** How to complete this task **
Take the line with "green_konadel (254, 431)" and every line after it in the entries below, and set them down exactly, without any pictures.

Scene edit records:
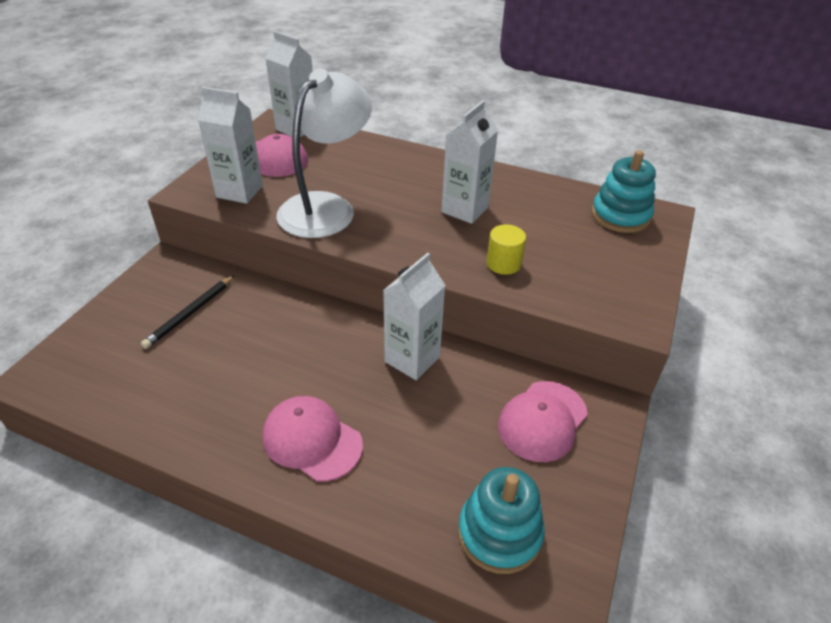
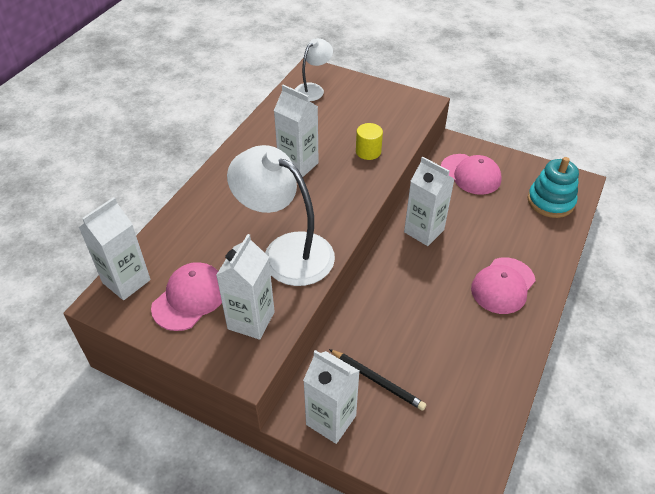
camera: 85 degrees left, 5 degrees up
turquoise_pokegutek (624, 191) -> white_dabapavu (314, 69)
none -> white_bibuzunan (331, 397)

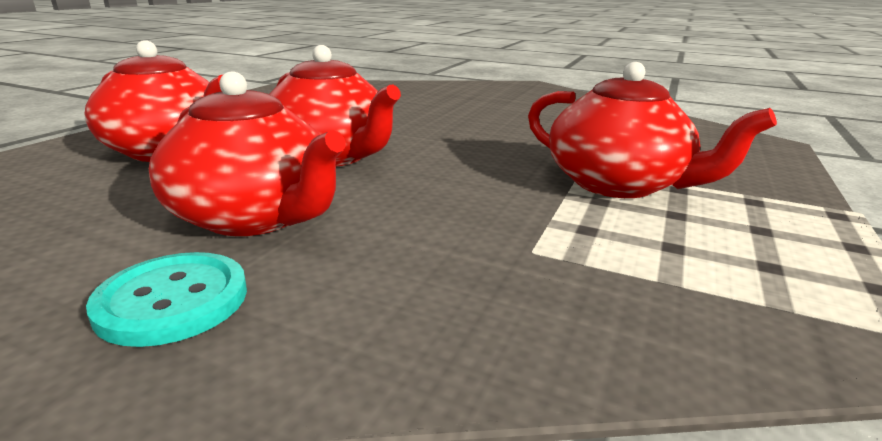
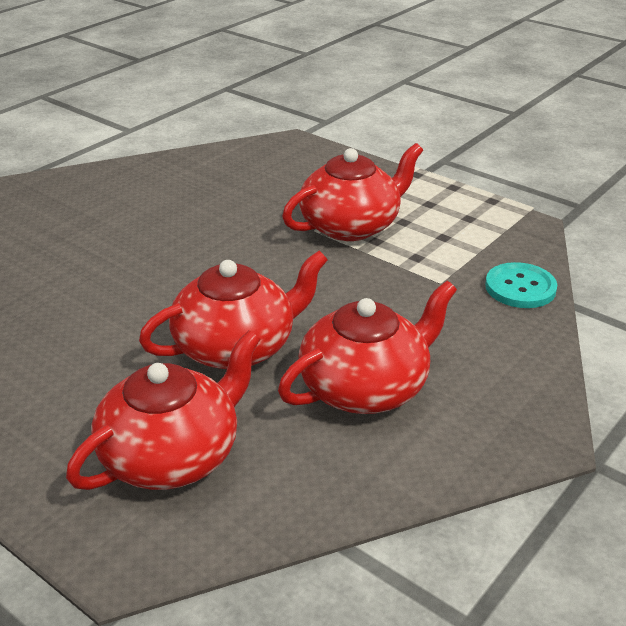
camera: 75 degrees left, 10 degrees up
turquoise_mozekase (166, 299) -> turquoise_mozekase (521, 285), relocated

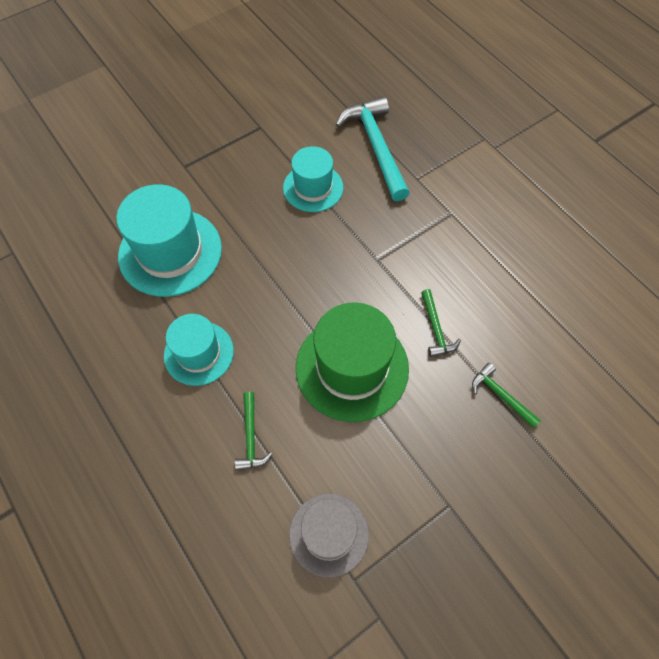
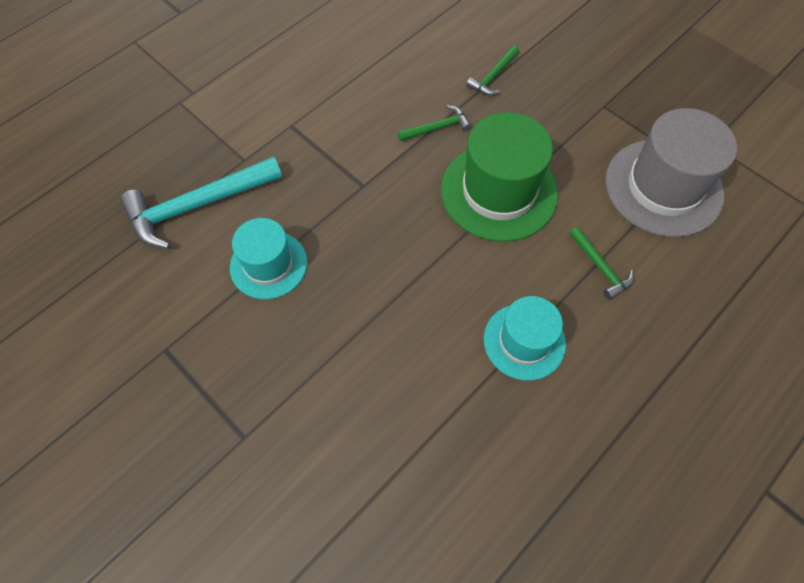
camera: 100 degrees left, 0 degrees up
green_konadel (254, 431) -> green_konadel (601, 263), 75 degrees clockwise
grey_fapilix (329, 535) -> grey_fapilix (671, 172), x1.61
turquoise_fapilix (169, 240) -> none

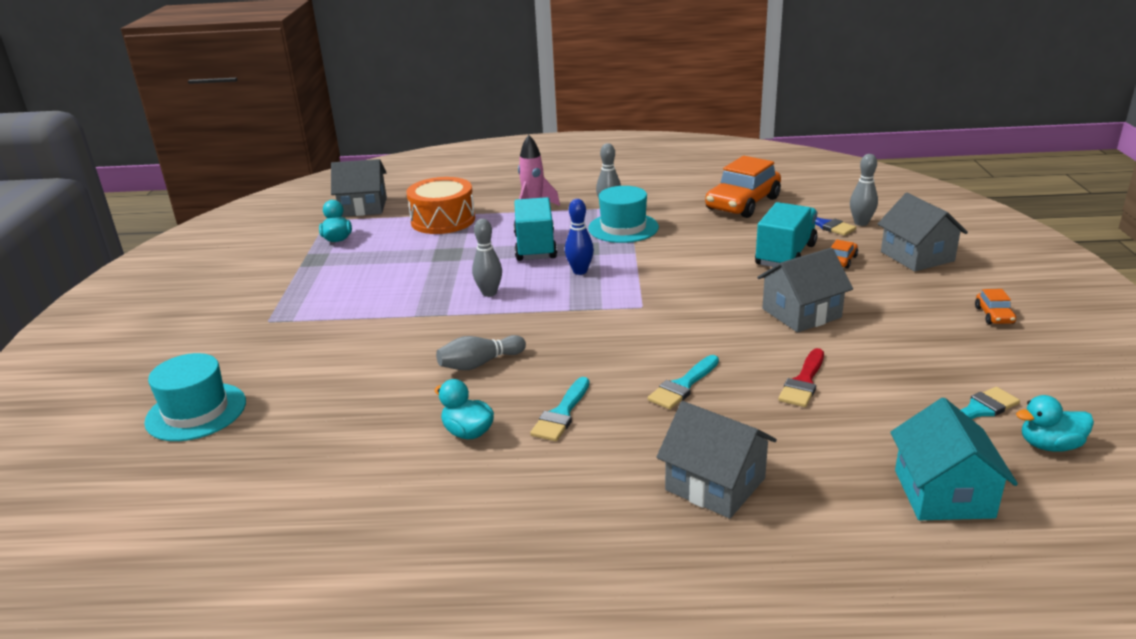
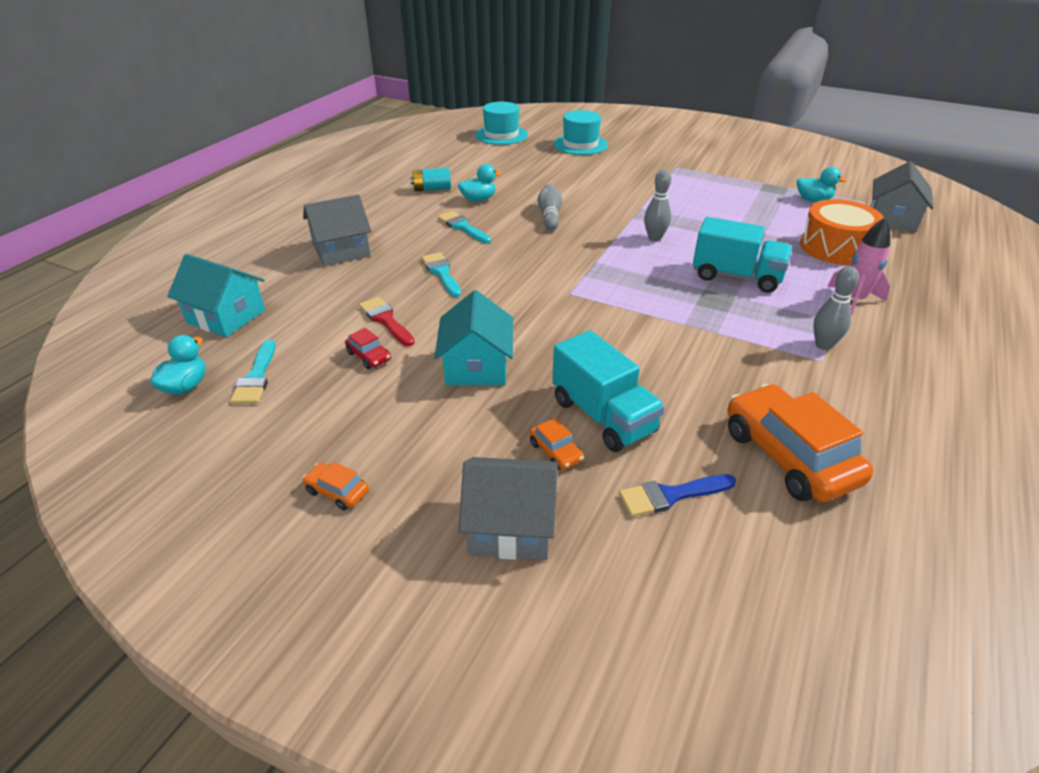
camera: 115 degrees right, 10 degrees up
none -> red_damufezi (368, 348)
none -> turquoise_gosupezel (430, 180)
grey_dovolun (805, 290) -> turquoise_dovolun (473, 337)
turquoise_fapilix (623, 214) -> turquoise_fapilix (501, 123), relocated
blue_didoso (579, 237) -> none
grey_didoso (864, 190) -> none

** Exercise answer **
green_konadel (254, 431) -> green_konadel (601, 263), 75 degrees clockwise
grey_fapilix (329, 535) -> grey_fapilix (671, 172), x1.61
turquoise_fapilix (169, 240) -> none

camera: 115 degrees right, 10 degrees up
none -> red_damufezi (368, 348)
none -> turquoise_gosupezel (430, 180)
grey_dovolun (805, 290) -> turquoise_dovolun (473, 337)
turquoise_fapilix (623, 214) -> turquoise_fapilix (501, 123), relocated
blue_didoso (579, 237) -> none
grey_didoso (864, 190) -> none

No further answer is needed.